Output every line below as it stands, dropping only the images.

^^^^

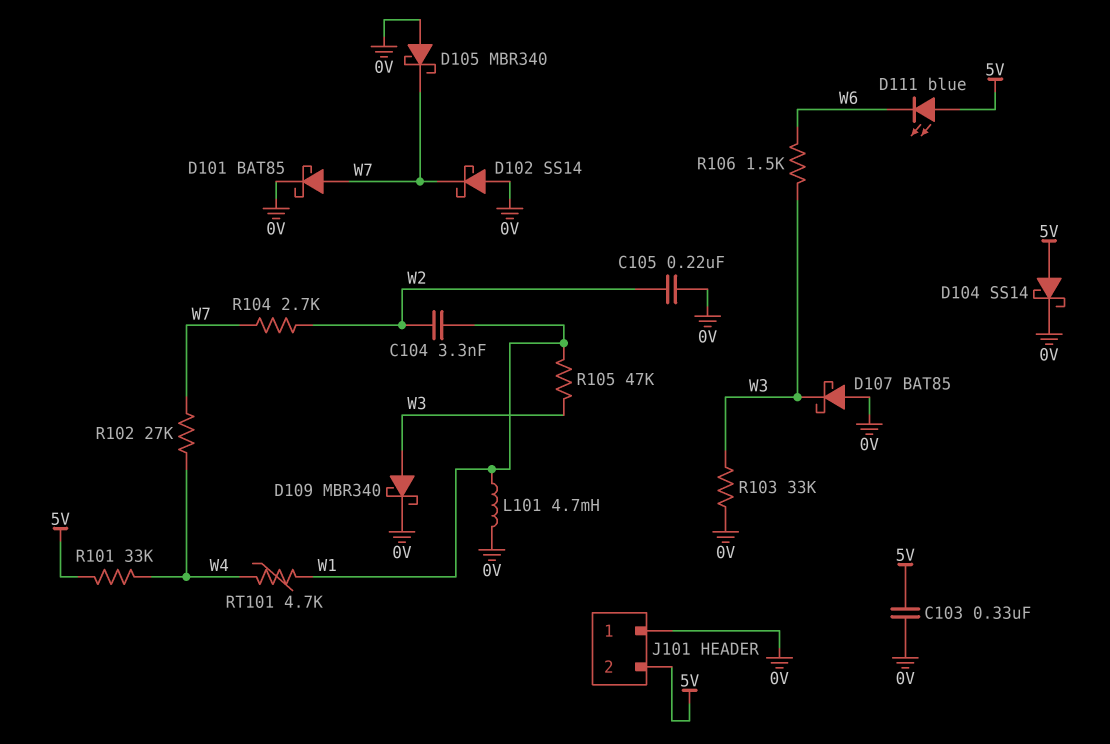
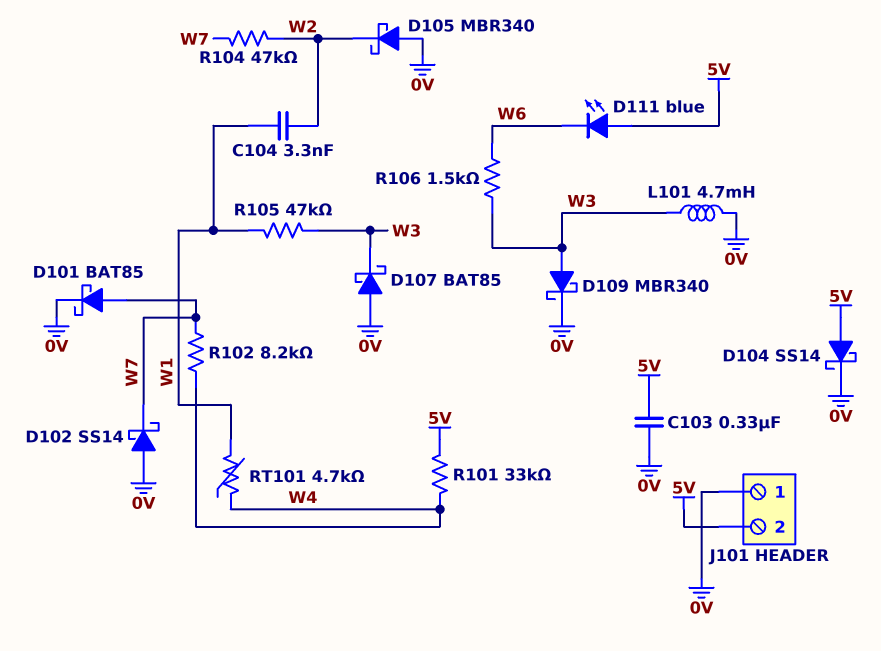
C105: 220nF (0V, W2) -> none
D105: schottky MBR340 (A 0V, K W7) -> schottky MBR340 (A 0V, K W2)
L101: 4.7mH (0V, W1) -> 4.7mH (0V, W3)
R102: 27k (W4, W7) -> 8.2k (W4, W7)
R103: 33k (0V, W3) -> none
R104: 2.7k (W2, W7) -> 47k (W2, W7)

^^^^

*Answer for this exercise:*
C105: 220nF (0V, W2) -> none
D105: schottky MBR340 (A 0V, K W7) -> schottky MBR340 (A 0V, K W2)
L101: 4.7mH (0V, W1) -> 4.7mH (0V, W3)
R102: 27k (W4, W7) -> 8.2k (W4, W7)
R103: 33k (0V, W3) -> none
R104: 2.7k (W2, W7) -> 47k (W2, W7)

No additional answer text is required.